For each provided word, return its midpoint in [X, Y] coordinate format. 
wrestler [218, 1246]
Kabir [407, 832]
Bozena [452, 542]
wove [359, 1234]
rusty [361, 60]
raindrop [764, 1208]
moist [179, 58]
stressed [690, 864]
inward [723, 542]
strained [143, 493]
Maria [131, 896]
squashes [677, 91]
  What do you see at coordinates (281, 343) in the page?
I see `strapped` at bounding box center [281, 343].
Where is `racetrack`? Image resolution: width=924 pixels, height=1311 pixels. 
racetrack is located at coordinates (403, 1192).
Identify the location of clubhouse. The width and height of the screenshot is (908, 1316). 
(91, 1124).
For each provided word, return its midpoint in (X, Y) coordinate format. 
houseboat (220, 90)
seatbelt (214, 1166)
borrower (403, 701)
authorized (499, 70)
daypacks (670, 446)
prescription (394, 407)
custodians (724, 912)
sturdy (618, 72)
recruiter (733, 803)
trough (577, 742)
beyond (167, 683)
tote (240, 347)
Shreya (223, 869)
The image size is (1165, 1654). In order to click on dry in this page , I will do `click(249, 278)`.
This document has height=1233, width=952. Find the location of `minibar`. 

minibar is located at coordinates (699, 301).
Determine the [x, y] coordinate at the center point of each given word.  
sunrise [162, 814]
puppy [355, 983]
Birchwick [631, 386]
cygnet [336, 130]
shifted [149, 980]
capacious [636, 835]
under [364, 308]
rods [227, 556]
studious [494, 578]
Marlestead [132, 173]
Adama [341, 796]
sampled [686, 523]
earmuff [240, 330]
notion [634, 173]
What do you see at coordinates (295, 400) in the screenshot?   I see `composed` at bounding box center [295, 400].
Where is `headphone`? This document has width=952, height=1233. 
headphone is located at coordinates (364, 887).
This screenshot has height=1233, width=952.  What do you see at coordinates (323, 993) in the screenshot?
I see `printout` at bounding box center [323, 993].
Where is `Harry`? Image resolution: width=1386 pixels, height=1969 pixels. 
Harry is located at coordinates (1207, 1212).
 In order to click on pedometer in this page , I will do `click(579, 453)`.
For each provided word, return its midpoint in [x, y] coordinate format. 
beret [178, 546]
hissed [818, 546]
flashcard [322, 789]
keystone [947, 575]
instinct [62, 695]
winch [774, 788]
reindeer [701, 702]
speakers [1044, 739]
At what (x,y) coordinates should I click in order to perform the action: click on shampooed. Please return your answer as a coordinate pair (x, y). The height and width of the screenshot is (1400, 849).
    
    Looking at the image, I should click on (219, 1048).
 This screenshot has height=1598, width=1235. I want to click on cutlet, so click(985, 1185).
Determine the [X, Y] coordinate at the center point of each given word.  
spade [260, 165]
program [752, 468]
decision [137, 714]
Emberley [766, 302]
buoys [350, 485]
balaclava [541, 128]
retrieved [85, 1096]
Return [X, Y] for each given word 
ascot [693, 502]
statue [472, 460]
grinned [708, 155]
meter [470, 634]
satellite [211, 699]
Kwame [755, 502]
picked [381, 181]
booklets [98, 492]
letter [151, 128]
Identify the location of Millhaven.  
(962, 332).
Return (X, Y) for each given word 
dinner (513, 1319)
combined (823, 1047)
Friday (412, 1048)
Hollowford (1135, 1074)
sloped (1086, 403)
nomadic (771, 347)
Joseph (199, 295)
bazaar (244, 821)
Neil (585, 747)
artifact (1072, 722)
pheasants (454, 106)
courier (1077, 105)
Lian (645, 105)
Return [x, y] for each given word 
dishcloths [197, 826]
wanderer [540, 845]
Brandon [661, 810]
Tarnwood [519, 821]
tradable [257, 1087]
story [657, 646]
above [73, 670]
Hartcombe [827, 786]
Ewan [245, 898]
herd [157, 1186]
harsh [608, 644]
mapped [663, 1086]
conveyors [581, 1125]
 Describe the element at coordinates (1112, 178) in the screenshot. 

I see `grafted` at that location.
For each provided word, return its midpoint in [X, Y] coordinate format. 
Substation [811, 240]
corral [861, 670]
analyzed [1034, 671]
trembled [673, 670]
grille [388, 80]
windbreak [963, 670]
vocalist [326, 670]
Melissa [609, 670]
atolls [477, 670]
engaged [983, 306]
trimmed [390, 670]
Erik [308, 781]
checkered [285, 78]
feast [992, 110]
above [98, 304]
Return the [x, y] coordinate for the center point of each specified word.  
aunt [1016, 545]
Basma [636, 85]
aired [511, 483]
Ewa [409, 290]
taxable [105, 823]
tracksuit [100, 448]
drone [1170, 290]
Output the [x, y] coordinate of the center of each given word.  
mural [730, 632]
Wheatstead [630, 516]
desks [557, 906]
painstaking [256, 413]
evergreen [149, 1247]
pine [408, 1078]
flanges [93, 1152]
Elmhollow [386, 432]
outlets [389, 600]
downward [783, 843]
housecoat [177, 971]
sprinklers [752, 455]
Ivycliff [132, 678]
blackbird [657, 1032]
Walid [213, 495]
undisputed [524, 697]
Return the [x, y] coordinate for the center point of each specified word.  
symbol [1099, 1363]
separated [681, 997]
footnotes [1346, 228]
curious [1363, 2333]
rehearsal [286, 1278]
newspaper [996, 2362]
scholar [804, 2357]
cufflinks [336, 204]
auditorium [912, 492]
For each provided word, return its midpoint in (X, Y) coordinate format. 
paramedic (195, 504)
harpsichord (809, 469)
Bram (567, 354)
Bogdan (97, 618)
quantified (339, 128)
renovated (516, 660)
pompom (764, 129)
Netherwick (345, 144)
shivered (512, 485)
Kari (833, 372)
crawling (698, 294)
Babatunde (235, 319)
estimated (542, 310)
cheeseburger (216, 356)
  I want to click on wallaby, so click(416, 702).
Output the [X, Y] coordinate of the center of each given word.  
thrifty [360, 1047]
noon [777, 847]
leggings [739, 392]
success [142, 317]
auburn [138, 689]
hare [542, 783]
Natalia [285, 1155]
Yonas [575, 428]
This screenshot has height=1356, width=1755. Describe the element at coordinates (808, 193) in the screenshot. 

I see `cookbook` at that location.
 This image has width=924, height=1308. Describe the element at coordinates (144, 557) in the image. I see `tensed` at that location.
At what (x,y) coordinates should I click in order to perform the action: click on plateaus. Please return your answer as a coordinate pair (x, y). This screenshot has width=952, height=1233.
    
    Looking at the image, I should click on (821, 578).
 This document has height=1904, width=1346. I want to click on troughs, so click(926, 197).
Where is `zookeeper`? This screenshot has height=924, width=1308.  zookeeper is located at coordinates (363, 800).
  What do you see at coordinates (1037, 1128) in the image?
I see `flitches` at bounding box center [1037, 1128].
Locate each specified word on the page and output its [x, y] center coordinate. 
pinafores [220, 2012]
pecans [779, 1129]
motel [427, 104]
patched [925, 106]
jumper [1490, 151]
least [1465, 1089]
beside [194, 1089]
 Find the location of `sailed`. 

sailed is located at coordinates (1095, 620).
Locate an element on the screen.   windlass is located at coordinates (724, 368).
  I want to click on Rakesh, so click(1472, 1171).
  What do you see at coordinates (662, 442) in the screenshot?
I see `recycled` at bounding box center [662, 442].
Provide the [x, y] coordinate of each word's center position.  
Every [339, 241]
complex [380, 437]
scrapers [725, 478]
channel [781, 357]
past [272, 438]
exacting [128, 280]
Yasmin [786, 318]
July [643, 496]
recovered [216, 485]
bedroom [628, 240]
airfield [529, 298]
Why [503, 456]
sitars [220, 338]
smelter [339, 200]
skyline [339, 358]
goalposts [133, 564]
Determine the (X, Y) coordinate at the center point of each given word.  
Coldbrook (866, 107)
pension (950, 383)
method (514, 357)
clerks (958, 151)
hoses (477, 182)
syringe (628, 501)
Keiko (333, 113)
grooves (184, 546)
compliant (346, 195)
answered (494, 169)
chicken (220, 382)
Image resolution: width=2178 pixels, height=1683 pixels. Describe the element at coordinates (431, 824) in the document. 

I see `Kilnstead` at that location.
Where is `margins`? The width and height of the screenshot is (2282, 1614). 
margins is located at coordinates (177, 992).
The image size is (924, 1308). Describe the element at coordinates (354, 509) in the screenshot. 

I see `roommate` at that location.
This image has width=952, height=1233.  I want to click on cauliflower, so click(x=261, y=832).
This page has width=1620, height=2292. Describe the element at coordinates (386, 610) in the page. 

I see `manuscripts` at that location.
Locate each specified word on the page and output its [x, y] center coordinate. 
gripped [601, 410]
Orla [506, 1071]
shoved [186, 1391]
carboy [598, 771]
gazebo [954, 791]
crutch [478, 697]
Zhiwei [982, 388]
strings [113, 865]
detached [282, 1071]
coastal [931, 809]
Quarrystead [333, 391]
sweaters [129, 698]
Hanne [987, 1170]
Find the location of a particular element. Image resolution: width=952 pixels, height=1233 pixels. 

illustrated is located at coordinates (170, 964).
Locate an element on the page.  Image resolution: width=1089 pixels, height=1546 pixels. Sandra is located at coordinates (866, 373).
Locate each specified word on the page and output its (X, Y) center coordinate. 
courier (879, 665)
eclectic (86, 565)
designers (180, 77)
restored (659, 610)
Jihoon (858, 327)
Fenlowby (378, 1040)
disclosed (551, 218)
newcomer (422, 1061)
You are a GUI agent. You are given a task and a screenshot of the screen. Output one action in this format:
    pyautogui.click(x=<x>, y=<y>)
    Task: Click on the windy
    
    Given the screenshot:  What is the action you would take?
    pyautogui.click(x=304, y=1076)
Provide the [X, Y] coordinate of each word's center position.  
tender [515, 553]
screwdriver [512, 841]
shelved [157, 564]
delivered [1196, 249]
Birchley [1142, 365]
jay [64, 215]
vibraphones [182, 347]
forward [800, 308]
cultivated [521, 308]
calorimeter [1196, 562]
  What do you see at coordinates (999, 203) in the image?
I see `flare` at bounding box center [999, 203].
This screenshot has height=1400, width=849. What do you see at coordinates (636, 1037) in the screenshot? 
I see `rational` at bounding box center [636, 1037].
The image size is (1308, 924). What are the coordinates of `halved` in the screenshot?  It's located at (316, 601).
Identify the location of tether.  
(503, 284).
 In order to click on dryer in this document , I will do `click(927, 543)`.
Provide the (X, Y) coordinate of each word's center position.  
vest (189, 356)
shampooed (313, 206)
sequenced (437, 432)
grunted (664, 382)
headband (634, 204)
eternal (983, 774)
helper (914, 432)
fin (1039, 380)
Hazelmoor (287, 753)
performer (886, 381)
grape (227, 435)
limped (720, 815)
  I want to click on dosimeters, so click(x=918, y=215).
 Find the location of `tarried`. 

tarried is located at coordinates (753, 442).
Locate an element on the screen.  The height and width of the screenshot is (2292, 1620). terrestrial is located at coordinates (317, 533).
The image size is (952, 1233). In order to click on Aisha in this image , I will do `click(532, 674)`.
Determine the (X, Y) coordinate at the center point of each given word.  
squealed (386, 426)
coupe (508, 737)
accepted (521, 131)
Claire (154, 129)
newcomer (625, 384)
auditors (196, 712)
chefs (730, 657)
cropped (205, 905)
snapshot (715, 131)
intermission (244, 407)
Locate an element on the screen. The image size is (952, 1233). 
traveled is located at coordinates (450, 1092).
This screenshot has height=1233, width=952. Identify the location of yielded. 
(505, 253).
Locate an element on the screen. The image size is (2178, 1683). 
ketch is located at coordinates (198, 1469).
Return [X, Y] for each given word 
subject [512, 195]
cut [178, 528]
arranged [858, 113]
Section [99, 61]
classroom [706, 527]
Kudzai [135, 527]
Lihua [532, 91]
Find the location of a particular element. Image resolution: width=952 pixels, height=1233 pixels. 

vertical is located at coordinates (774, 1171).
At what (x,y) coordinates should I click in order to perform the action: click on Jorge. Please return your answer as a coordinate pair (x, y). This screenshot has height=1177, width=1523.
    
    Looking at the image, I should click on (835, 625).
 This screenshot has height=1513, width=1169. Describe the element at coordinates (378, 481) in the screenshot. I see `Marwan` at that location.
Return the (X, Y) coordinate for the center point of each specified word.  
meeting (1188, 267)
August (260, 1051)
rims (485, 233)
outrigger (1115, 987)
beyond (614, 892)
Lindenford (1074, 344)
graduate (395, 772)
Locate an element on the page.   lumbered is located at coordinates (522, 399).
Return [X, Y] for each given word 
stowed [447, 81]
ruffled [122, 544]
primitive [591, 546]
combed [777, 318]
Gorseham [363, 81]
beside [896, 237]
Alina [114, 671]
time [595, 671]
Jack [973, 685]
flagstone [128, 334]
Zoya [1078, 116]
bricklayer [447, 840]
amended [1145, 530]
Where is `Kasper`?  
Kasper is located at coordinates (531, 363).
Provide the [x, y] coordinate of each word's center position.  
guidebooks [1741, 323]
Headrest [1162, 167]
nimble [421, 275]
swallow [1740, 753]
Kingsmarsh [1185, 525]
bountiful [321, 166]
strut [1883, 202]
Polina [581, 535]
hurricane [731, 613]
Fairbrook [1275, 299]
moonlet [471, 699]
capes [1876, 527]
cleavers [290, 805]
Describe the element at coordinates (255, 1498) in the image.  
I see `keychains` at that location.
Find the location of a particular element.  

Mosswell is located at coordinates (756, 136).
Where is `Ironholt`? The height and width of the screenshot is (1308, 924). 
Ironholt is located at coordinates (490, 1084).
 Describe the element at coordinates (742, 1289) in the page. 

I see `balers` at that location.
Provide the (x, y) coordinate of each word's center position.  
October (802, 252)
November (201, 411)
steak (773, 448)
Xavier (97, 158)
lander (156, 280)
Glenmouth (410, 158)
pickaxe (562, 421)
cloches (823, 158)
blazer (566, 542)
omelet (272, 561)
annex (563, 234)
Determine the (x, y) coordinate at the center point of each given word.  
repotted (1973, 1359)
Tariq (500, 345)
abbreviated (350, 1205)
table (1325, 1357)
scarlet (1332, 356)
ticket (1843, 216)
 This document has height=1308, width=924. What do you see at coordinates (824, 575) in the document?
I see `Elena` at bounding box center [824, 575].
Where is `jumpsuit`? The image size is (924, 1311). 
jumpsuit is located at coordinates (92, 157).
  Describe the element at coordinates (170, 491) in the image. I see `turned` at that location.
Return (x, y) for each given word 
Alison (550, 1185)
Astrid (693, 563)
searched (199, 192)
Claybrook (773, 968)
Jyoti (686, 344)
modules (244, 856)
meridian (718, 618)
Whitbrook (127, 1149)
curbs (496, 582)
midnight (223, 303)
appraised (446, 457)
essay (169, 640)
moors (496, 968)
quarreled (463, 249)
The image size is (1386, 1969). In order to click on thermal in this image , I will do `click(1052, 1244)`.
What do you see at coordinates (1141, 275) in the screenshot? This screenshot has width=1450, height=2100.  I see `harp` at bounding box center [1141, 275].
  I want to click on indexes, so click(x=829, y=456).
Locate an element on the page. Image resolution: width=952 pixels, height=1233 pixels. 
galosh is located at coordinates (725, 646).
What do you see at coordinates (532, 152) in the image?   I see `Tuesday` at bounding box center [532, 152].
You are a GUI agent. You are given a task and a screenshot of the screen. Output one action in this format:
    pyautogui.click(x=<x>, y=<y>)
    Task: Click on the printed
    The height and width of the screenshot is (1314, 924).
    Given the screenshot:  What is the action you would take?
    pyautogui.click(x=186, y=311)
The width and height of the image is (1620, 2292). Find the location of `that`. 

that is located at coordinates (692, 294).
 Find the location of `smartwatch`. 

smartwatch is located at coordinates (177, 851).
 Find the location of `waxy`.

■ 練習問題 ■
上のリストのうち、文字列「margins」を含む行をすべて書き出しなさい。大文字と小文字の違いも区別すること。

■ 解答 ■
Where is `margins`? The width and height of the screenshot is (2282, 1614). 
margins is located at coordinates (177, 992).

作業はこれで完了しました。